● **INPUT DATA**

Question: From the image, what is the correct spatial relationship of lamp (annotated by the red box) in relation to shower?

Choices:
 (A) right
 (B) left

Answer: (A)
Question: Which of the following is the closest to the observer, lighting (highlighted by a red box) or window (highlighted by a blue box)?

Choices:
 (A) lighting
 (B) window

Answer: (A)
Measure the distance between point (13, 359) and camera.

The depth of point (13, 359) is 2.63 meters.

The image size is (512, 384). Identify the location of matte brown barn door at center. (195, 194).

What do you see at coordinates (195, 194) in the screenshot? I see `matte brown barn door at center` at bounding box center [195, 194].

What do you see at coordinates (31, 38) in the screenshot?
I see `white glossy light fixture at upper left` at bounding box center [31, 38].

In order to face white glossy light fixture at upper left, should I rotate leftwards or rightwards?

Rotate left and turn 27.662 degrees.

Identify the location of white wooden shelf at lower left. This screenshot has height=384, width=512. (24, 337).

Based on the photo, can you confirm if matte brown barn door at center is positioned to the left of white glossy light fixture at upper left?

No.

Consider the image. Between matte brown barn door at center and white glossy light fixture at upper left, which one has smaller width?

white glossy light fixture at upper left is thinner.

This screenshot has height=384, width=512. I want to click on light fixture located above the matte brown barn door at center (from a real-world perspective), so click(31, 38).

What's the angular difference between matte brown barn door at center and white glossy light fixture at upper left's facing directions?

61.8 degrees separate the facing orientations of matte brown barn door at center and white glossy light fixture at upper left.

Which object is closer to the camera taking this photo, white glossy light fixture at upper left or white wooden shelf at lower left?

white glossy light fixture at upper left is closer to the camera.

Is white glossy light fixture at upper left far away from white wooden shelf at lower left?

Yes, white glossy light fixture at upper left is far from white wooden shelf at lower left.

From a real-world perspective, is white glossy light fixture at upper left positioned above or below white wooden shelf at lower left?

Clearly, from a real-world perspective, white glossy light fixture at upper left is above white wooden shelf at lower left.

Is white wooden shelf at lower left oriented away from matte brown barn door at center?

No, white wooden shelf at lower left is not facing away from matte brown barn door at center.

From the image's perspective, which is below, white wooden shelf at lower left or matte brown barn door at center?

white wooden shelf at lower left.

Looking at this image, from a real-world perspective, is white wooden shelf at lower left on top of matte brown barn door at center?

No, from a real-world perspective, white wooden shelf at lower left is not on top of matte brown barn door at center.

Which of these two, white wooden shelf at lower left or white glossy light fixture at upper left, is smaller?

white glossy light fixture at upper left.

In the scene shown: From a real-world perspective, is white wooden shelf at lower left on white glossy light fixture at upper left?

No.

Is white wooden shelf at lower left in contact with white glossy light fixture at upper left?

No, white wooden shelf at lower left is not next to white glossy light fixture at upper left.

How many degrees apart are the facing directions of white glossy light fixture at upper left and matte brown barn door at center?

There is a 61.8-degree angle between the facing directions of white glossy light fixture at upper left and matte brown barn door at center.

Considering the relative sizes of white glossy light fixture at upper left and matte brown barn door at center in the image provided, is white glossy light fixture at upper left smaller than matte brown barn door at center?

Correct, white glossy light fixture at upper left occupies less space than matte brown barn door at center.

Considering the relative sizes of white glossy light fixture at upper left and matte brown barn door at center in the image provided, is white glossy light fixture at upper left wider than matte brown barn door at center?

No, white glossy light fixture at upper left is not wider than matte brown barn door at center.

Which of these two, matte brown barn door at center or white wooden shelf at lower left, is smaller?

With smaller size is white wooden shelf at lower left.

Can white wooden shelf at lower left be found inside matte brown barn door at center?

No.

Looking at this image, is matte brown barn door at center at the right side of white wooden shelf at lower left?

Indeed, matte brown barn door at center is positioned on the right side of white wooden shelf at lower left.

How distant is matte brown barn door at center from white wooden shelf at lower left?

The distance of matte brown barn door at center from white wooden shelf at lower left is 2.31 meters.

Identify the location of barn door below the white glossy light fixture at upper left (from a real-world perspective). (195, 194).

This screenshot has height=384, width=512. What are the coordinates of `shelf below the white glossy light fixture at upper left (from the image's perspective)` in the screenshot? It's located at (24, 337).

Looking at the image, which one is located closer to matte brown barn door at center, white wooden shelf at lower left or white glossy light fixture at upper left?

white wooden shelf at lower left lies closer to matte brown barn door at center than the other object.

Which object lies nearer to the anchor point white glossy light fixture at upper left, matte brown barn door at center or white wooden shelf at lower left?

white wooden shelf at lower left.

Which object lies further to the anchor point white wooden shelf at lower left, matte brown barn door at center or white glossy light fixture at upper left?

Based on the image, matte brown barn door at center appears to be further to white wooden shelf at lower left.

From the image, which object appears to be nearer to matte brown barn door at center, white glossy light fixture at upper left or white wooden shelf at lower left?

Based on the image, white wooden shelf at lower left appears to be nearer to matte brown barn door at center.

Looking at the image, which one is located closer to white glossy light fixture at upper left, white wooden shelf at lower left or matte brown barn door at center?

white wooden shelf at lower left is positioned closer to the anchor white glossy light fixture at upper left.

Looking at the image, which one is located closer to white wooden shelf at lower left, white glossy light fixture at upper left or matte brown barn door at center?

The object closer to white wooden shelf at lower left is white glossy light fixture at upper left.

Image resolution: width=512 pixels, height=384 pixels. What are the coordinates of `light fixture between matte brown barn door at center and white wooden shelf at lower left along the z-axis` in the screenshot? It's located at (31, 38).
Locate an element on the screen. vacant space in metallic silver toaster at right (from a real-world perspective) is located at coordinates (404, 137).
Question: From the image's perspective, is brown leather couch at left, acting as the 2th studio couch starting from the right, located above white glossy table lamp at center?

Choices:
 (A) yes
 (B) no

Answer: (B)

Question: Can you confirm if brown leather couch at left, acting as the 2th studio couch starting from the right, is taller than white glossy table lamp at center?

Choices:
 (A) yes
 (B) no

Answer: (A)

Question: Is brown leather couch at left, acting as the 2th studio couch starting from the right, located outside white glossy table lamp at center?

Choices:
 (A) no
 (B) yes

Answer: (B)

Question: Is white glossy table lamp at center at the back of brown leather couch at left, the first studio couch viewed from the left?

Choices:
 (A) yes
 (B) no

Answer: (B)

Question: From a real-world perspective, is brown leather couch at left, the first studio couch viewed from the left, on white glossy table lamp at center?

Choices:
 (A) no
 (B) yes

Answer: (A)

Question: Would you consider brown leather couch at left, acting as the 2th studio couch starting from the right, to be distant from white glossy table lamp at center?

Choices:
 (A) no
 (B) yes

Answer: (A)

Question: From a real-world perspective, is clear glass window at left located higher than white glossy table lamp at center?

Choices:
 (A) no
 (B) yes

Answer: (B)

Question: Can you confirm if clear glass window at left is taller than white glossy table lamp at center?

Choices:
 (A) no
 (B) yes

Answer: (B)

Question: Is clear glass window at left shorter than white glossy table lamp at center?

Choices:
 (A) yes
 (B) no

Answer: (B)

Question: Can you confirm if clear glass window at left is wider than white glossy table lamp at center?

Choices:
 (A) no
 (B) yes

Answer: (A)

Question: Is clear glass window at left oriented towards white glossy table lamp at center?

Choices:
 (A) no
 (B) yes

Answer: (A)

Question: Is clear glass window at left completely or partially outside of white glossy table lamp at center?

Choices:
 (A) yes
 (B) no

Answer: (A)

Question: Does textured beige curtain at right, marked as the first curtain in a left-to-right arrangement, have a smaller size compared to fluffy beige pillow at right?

● **JOB**
Rewrite the lines from the one containing "Question: Is brown" through the end of the records, changing every "table lamp" to "desk lamp" and leaving everything else as it is.

● **FINISHED TASK**
Question: Is brown leather couch at left, acting as the 2th studio couch starting from the right, located outside white glossy desk lamp at center?

Choices:
 (A) no
 (B) yes

Answer: (B)

Question: Is white glossy desk lamp at center at the back of brown leather couch at left, the first studio couch viewed from the left?

Choices:
 (A) yes
 (B) no

Answer: (B)

Question: From a real-world perspective, is brown leather couch at left, the first studio couch viewed from the left, on white glossy desk lamp at center?

Choices:
 (A) no
 (B) yes

Answer: (A)

Question: Would you consider brown leather couch at left, acting as the 2th studio couch starting from the right, to be distant from white glossy desk lamp at center?

Choices:
 (A) no
 (B) yes

Answer: (A)

Question: From a real-world perspective, is clear glass window at left located higher than white glossy desk lamp at center?

Choices:
 (A) no
 (B) yes

Answer: (B)

Question: Can you confirm if clear glass window at left is taller than white glossy desk lamp at center?

Choices:
 (A) no
 (B) yes

Answer: (B)

Question: Is clear glass window at left shorter than white glossy desk lamp at center?

Choices:
 (A) yes
 (B) no

Answer: (B)

Question: Can you confirm if clear glass window at left is wider than white glossy desk lamp at center?

Choices:
 (A) no
 (B) yes

Answer: (A)

Question: Is clear glass window at left oriented towards white glossy desk lamp at center?

Choices:
 (A) no
 (B) yes

Answer: (A)

Question: Is clear glass window at left completely or partially outside of white glossy desk lamp at center?

Choices:
 (A) yes
 (B) no

Answer: (A)

Question: Does textured beige curtain at right, marked as the first curtain in a left-to-right arrangement, have a smaller size compared to fluffy beige pillow at right?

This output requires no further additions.